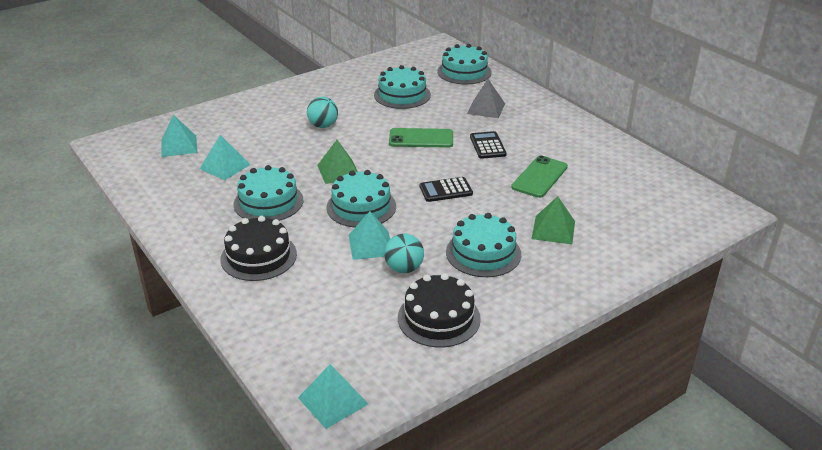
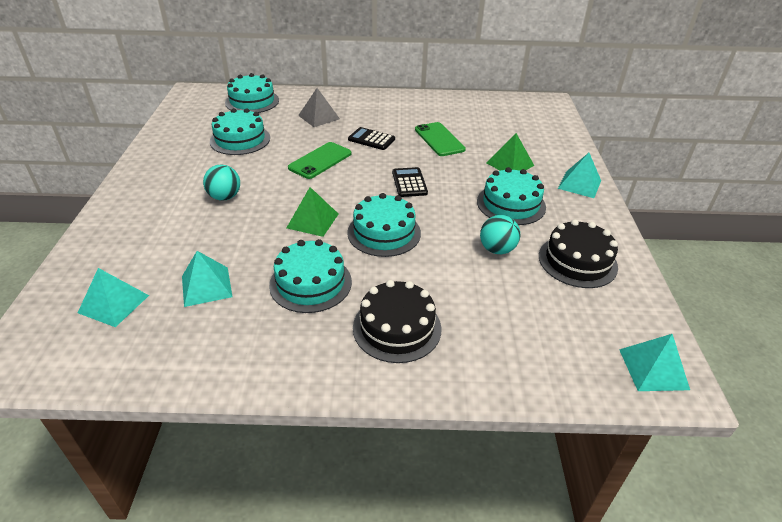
camera: 55 degrees left, 5 degrees up
(371, 245) = (446, 252): turquoise pyramid -> turquoise pyramid (579, 184)
(446, 190) = (409, 183): black calculator -> black calculator turned 150 degrees clockwise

Task instructions:
The lines to reproduce run from the one containing "(371, 245) = (446, 252): turquoise" to the last line of the listing; print them exactly, including both ends.

Response for this exercise:
(371, 245) = (446, 252): turquoise pyramid -> turquoise pyramid (579, 184)
(446, 190) = (409, 183): black calculator -> black calculator turned 150 degrees clockwise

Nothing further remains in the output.